= SUPPLIED MATERIAL =
(begin)

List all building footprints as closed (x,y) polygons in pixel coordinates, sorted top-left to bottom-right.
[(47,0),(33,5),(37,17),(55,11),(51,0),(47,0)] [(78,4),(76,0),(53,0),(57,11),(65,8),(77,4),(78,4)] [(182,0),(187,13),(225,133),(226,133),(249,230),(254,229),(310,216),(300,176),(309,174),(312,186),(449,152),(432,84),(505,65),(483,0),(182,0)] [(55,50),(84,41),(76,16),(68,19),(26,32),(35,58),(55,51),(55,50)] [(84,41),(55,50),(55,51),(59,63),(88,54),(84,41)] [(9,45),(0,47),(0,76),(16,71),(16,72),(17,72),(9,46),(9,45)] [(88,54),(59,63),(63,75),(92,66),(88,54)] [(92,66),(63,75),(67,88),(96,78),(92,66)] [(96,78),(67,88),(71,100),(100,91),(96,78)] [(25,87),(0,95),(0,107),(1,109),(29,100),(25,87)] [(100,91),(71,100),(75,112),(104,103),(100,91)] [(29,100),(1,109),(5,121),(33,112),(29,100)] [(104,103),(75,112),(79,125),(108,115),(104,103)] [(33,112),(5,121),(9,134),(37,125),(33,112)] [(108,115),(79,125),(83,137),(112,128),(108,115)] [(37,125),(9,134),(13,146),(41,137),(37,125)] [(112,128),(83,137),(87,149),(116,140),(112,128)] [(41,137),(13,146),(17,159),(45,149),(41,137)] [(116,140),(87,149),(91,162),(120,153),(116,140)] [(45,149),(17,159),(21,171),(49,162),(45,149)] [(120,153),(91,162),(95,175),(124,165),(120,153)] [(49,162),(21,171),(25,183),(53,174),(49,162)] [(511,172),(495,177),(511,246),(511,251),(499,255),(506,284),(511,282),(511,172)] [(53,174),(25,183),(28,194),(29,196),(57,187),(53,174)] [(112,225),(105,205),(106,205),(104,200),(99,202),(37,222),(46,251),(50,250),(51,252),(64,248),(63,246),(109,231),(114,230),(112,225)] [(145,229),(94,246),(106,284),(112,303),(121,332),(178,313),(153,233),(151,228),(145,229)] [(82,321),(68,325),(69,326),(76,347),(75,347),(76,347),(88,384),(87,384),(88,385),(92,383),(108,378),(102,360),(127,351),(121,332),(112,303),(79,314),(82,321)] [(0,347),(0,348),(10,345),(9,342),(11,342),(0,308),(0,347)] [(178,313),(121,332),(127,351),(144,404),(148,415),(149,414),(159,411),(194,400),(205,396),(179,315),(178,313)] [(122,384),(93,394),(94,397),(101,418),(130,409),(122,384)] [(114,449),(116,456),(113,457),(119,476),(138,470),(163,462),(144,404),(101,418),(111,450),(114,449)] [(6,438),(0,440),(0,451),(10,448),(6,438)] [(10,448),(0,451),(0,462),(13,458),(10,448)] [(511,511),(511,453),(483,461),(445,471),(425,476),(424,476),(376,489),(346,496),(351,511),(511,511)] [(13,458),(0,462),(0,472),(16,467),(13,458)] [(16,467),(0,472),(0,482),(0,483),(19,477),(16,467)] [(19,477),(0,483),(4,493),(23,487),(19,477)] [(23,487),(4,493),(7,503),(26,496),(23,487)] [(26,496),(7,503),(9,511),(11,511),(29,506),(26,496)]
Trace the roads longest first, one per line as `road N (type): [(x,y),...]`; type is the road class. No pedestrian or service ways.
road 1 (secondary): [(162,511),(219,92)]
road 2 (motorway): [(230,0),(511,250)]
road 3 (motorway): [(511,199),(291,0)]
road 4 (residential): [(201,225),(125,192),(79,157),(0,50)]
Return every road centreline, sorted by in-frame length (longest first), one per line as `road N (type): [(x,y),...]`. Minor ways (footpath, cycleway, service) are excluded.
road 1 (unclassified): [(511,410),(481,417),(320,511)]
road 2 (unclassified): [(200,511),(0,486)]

(end)

= WHAT IS BEING ASKED =
Filter the rows above, keeping only the lines that contain the string "longest". Copy each such line in full.

= PROBLEM SOLUTION =
Trace the roads longest first, one per line as `road N (type): [(x,y),...]`; type is the road class. No pedestrian or service ways.
Return every road centreline, sorted by in-frame length (longest first), one per line as `road N (type): [(x,y),...]`. Minor ways (footpath, cycleway, service) are excluded.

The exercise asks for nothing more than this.